Set down the data below in full and exactly, minus the pictures.

**Information supplied:**
((
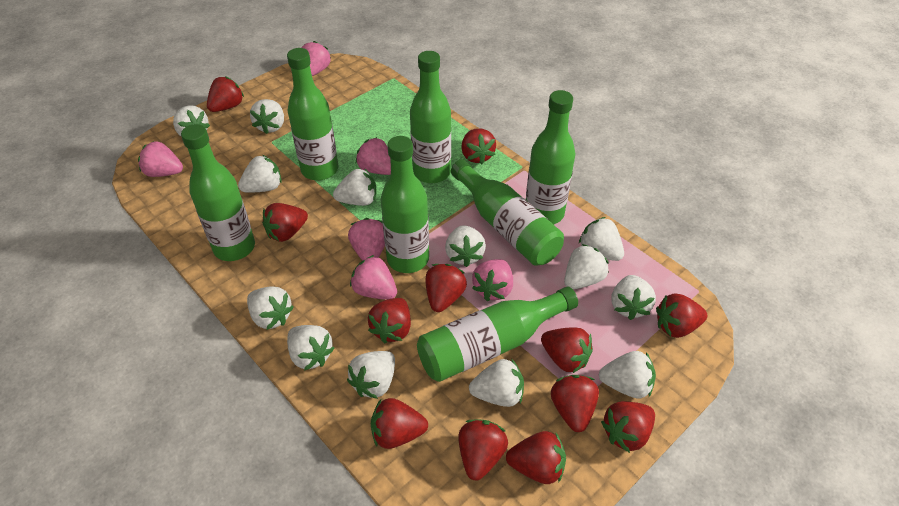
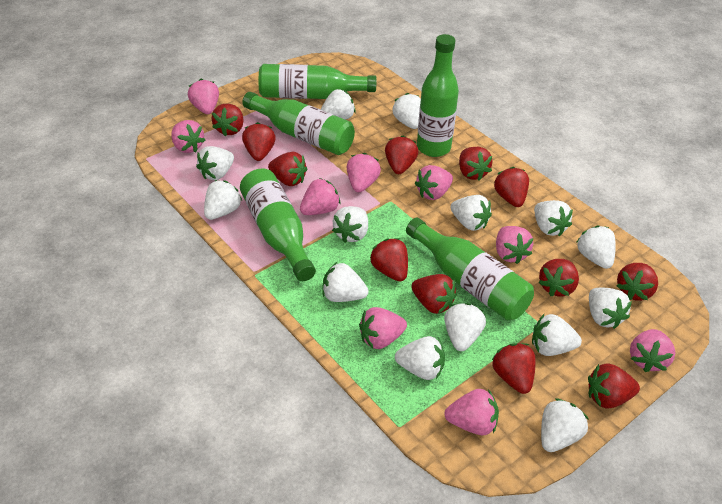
green bottle: 7 -> 5
pink strawberry: 6 -> 9
white strawberry: 13 -> 14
))
**Response to the task:**
green bottle: 7 -> 5
pink strawberry: 6 -> 9
white strawberry: 13 -> 14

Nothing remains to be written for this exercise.